DATASET EXTRACT »
Start of Block

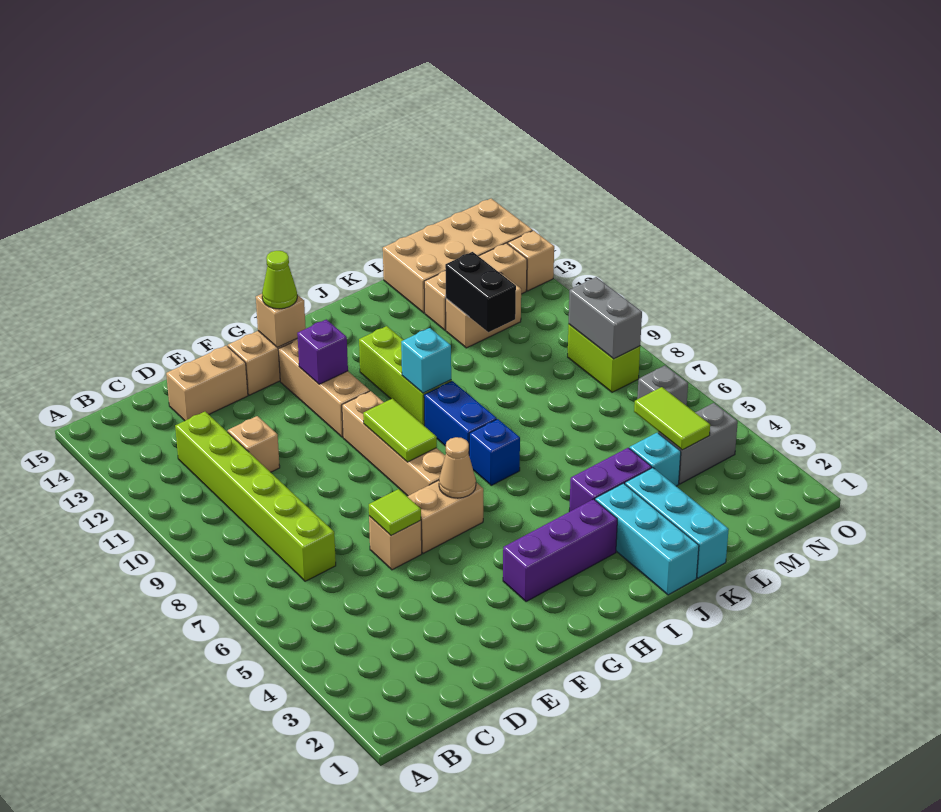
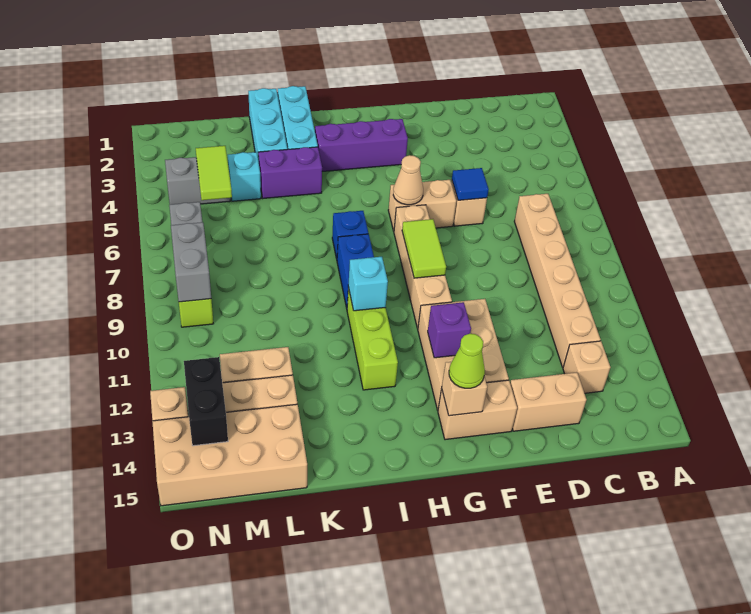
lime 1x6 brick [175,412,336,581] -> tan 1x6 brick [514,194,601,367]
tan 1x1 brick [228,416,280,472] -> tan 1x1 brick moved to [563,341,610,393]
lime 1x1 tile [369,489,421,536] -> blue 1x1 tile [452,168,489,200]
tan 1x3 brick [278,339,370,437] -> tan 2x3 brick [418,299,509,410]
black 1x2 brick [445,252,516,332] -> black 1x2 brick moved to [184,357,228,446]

End of Block
Start of Block

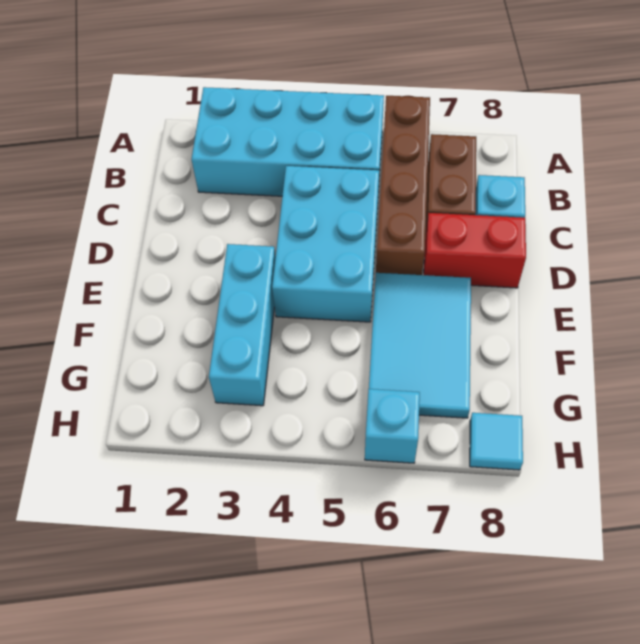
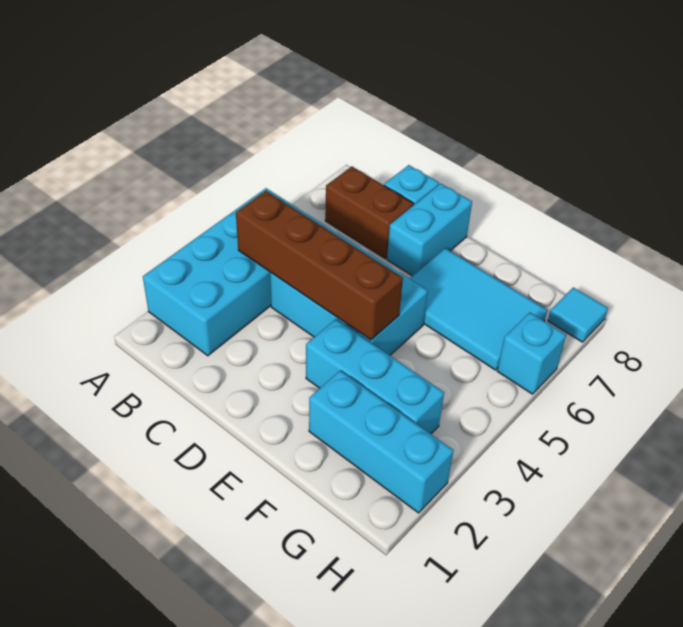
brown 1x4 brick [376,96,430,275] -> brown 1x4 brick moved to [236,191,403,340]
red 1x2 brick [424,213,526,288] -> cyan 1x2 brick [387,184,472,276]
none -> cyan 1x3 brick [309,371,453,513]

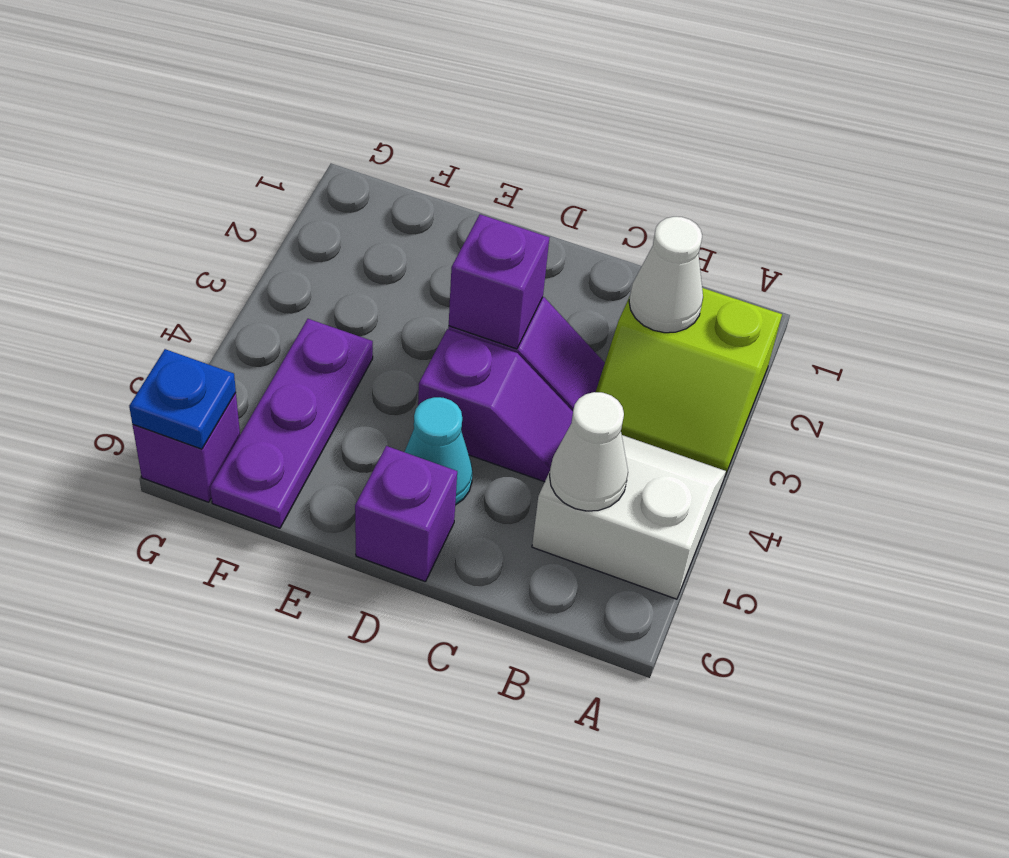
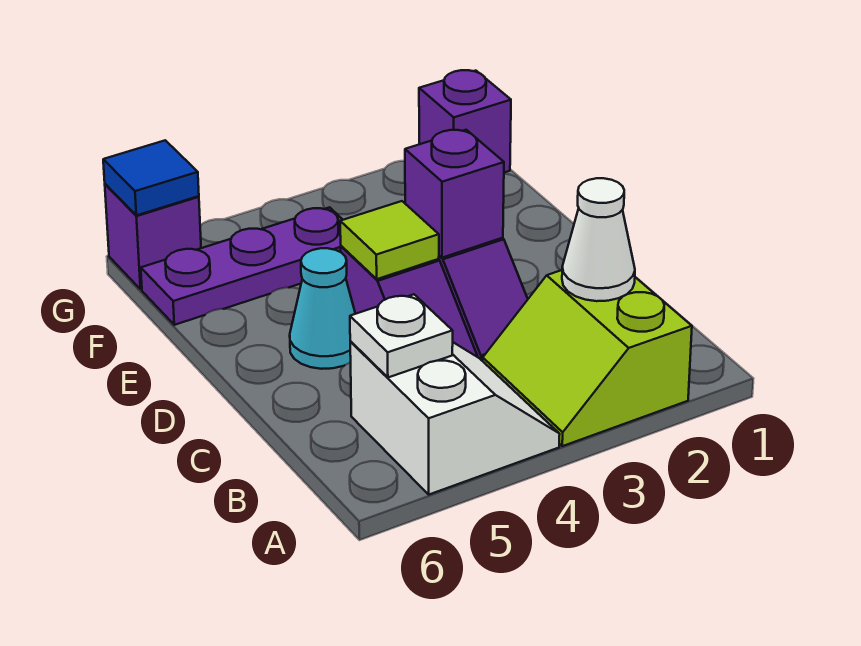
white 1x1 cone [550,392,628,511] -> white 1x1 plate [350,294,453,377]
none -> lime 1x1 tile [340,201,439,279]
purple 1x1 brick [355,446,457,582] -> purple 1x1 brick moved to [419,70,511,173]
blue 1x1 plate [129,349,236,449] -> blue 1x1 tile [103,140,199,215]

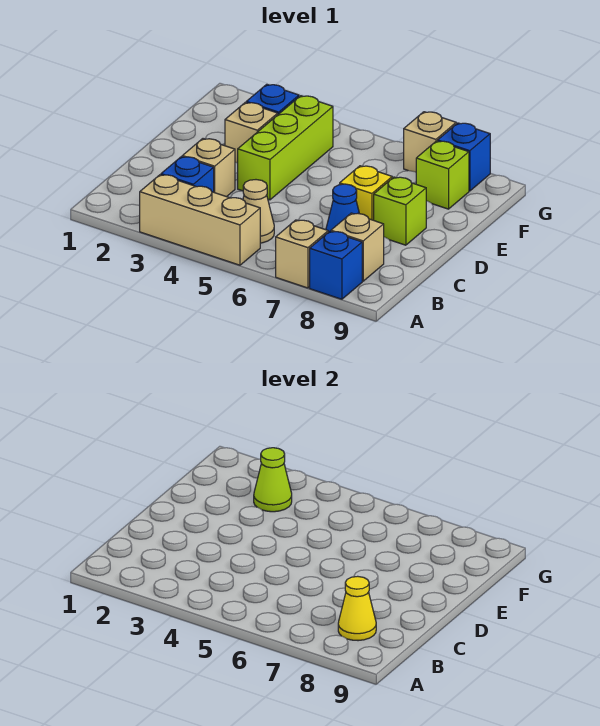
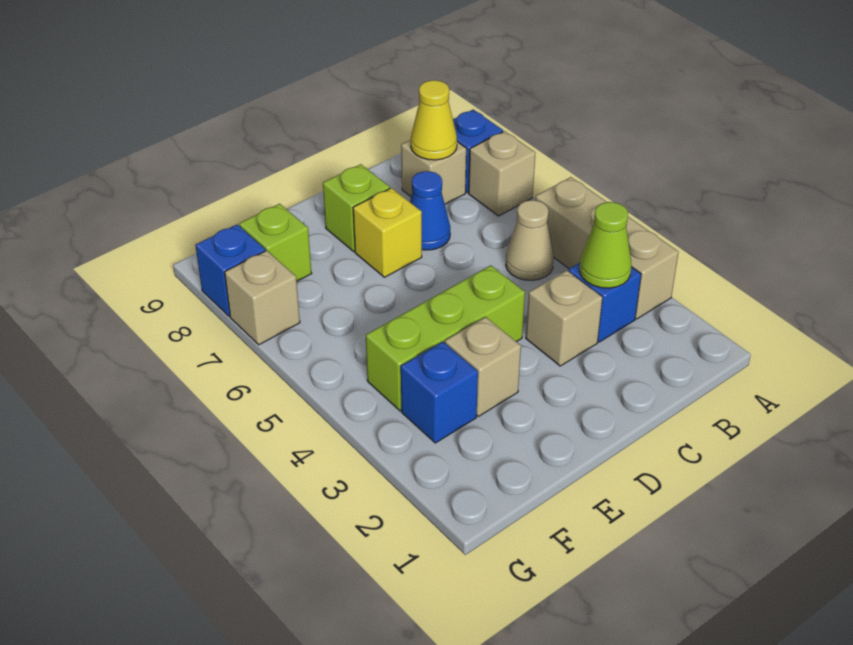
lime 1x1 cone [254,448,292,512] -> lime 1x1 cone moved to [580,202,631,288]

End of Block
Start of Block

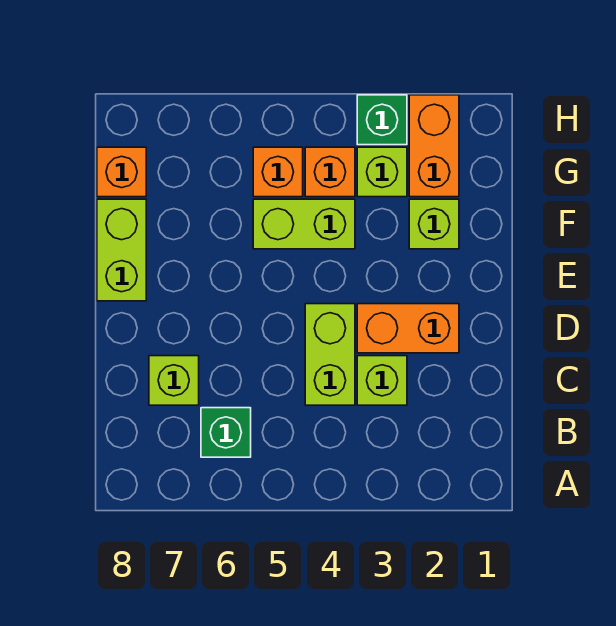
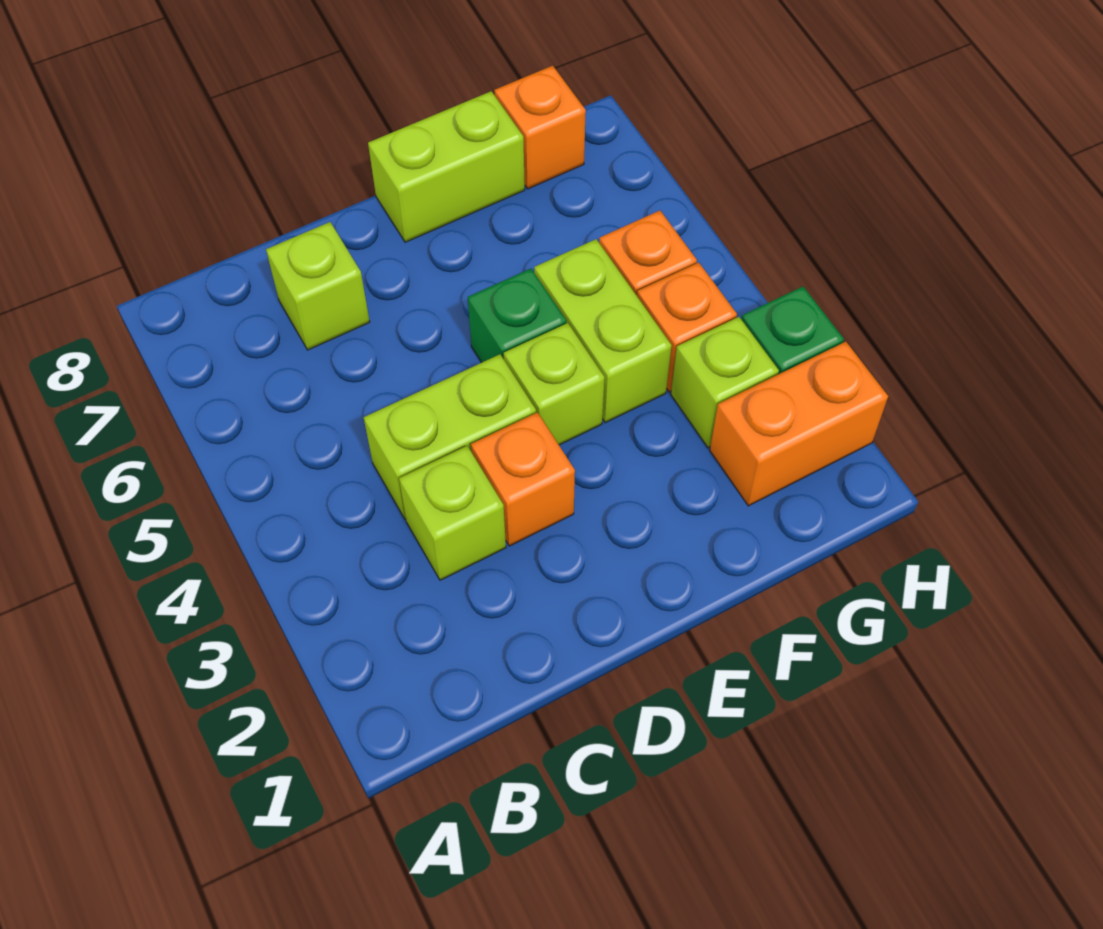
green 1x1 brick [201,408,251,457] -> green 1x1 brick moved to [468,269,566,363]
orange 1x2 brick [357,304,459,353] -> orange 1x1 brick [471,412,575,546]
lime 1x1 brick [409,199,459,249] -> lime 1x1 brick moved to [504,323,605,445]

End of Block

ACTION ITEM » Nothing but a number is expected: the count of lines in the data that include the word "cone".

TASK SOLUTION » 2